_ACTIVITY_
What is needed is an exact copy of every line from the one with "green 1x1 brick [307,151,348,193]" to the end of the entries below, without the pictures.
PROVIDED ENTRIES: Begin
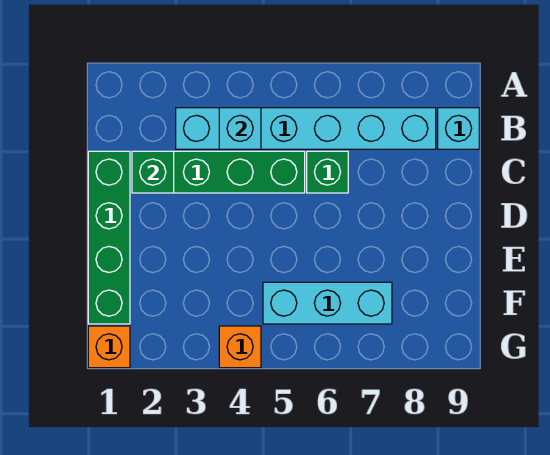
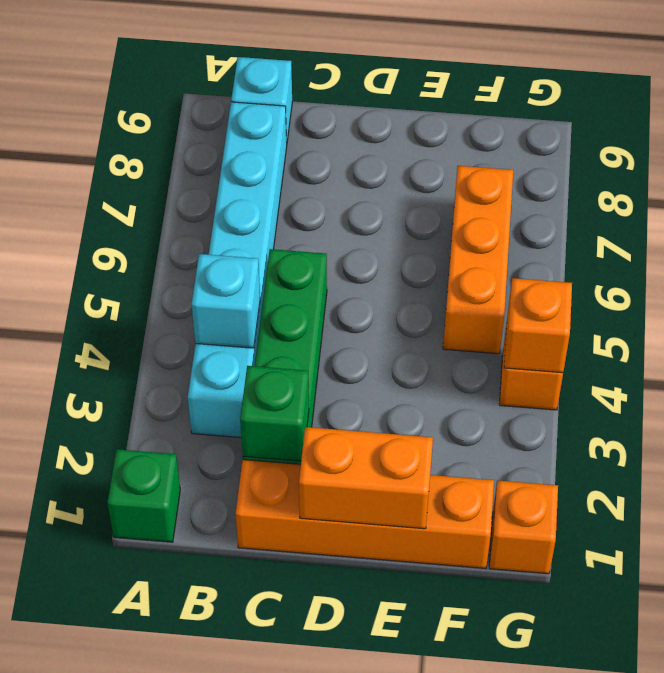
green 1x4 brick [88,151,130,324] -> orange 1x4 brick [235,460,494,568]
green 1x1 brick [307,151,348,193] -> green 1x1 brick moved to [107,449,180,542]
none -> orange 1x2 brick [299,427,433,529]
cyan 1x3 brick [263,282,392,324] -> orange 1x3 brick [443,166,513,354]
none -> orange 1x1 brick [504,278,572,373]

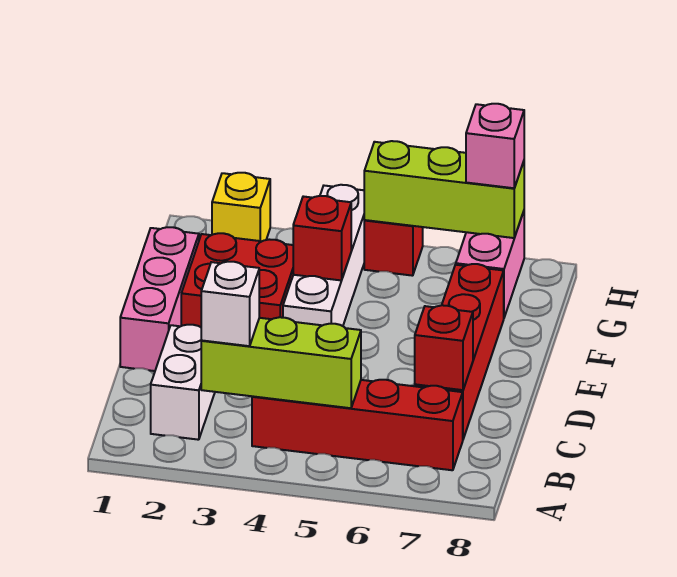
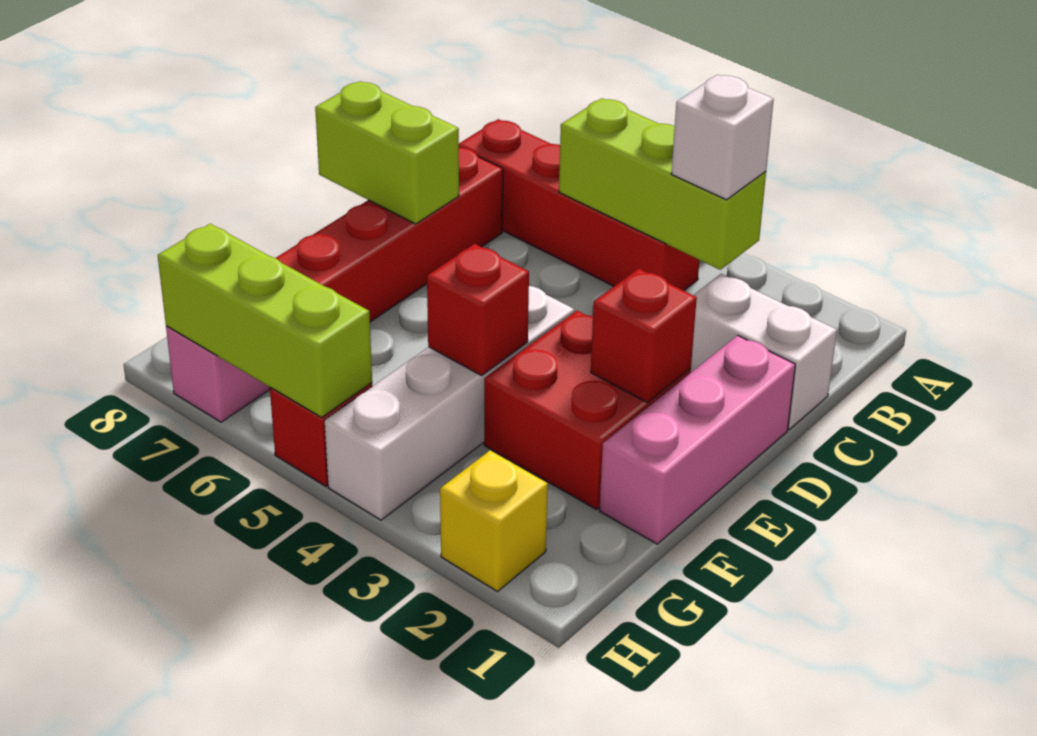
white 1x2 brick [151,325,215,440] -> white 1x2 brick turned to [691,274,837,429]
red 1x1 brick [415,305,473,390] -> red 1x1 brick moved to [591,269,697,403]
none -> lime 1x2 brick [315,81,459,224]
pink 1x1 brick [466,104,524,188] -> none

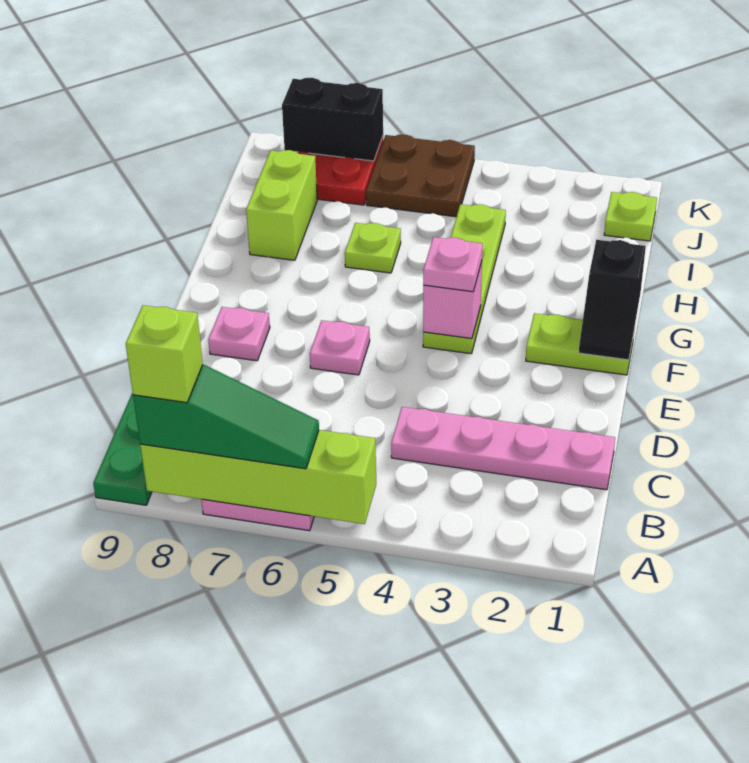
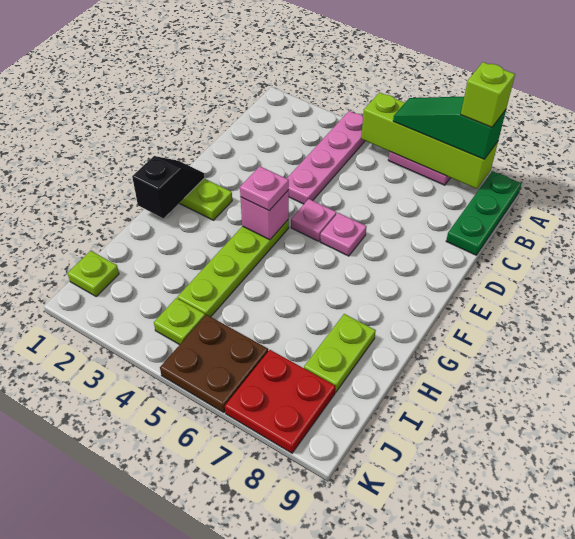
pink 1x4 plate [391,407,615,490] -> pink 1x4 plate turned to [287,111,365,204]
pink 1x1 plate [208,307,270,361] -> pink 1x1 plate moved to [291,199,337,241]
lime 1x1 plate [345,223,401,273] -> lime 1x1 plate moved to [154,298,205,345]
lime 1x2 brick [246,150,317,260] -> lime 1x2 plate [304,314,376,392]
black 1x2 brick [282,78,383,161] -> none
PROVIDED ENTRIES: End
_SOLUTION_
green 1x1 brick [307,151,348,193] -> green 1x1 brick moved to [107,449,180,542]
none -> orange 1x2 brick [299,427,433,529]
cyan 1x3 brick [263,282,392,324] -> orange 1x3 brick [443,166,513,354]
none -> orange 1x1 brick [504,278,572,373]

white 1x2 brick [151,325,215,440] -> white 1x2 brick turned to [691,274,837,429]
red 1x1 brick [415,305,473,390] -> red 1x1 brick moved to [591,269,697,403]
none -> lime 1x2 brick [315,81,459,224]
pink 1x1 brick [466,104,524,188] -> none

pink 1x4 plate [391,407,615,490] -> pink 1x4 plate turned to [287,111,365,204]
pink 1x1 plate [208,307,270,361] -> pink 1x1 plate moved to [291,199,337,241]
lime 1x1 plate [345,223,401,273] -> lime 1x1 plate moved to [154,298,205,345]
lime 1x2 brick [246,150,317,260] -> lime 1x2 plate [304,314,376,392]
black 1x2 brick [282,78,383,161] -> none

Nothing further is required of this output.